+++ Information given +++

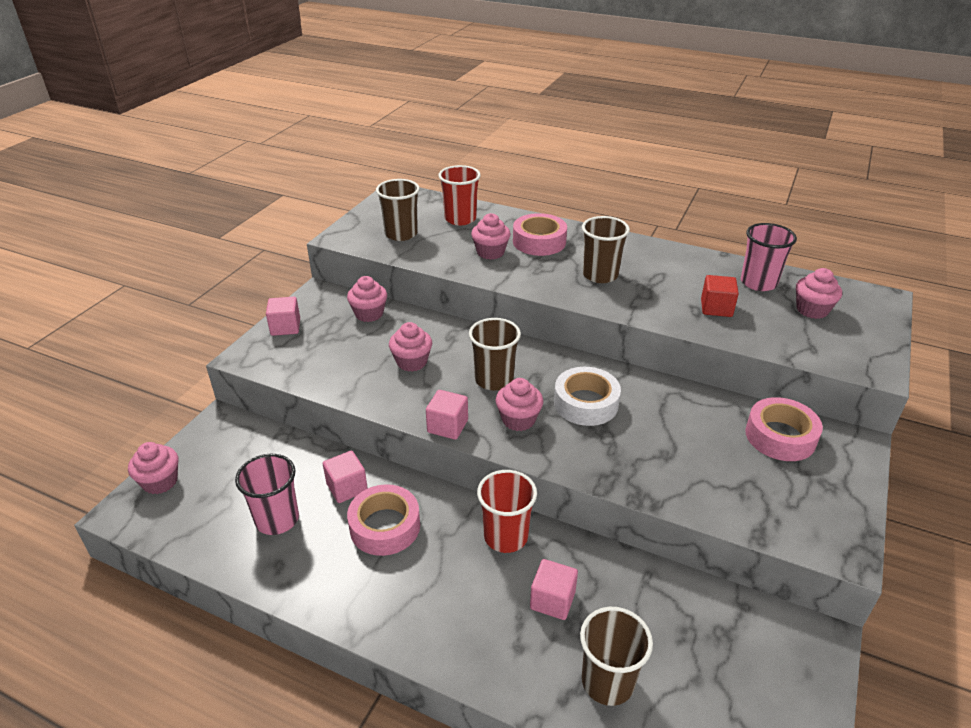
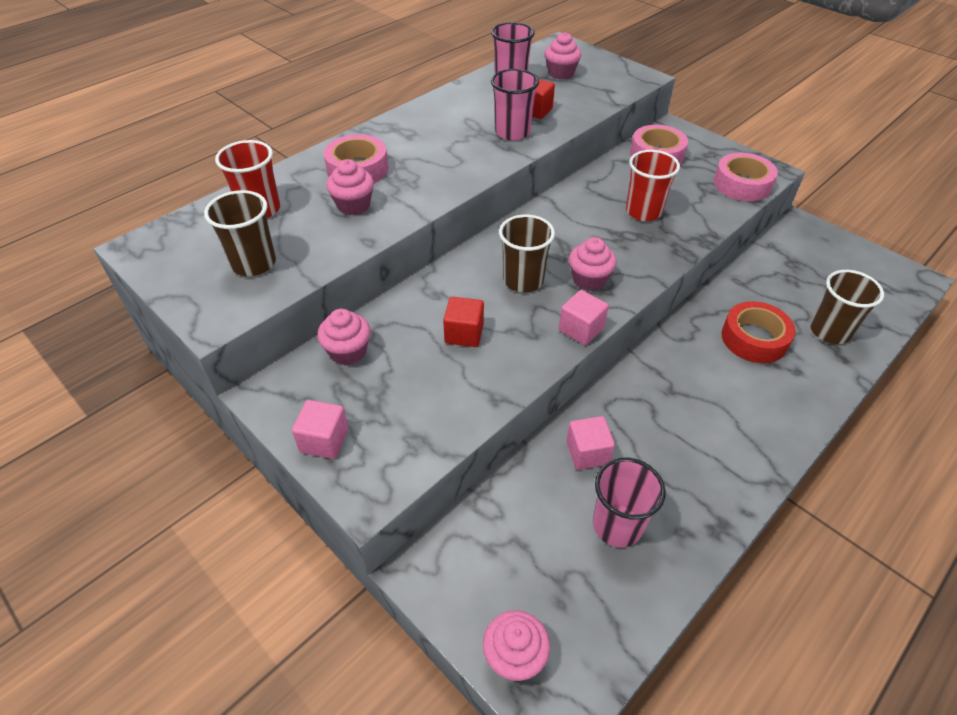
camera: 70 degrees left, 10 degrees up
(385, 526) = (650, 431): pink tape -> pink tape (742, 184)
(412, 362) = (464, 334): pink cupcake -> red cube
(505, 536) = (682, 348): red cup -> red cup (643, 211)
(552, 600) = (754, 339): pink cube -> red tape
(586, 403) = (582, 234): white tape -> none
(600, 275) = (447, 151): brown cup -> none
(663, 302) = (512, 132): none -> pink cup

+++

**Your instructions**: Skip every image and output the remaining records exactly.

**Finished task**:
camera: 70 degrees left, 10 degrees up
(385, 526) = (650, 431): pink tape -> pink tape (742, 184)
(412, 362) = (464, 334): pink cupcake -> red cube
(505, 536) = (682, 348): red cup -> red cup (643, 211)
(552, 600) = (754, 339): pink cube -> red tape
(586, 403) = (582, 234): white tape -> none
(600, 275) = (447, 151): brown cup -> none
(663, 302) = (512, 132): none -> pink cup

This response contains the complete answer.